EXCERPTED DATA ::
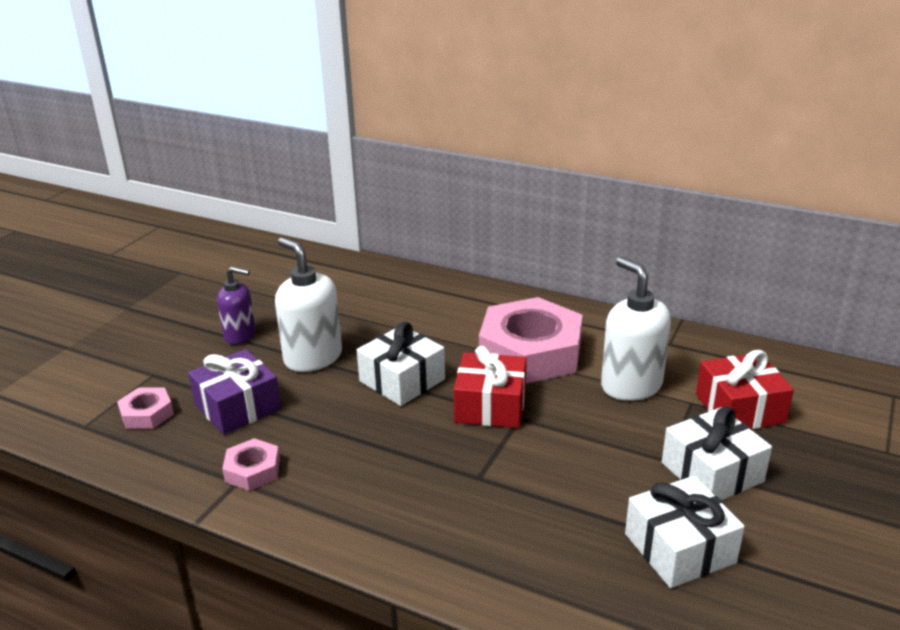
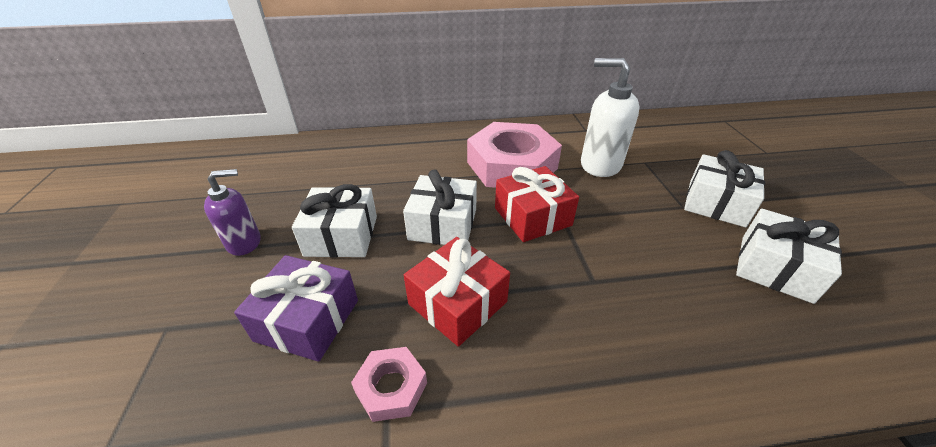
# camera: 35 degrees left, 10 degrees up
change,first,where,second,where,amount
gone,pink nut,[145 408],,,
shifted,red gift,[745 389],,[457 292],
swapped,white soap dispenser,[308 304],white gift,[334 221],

EXERCISE :: Where a line of the data above includes the string "gift", pull it out.

REPLY ::
shifted,red gift,[745 389],,[457 292],
swapped,white soap dispenser,[308 304],white gift,[334 221],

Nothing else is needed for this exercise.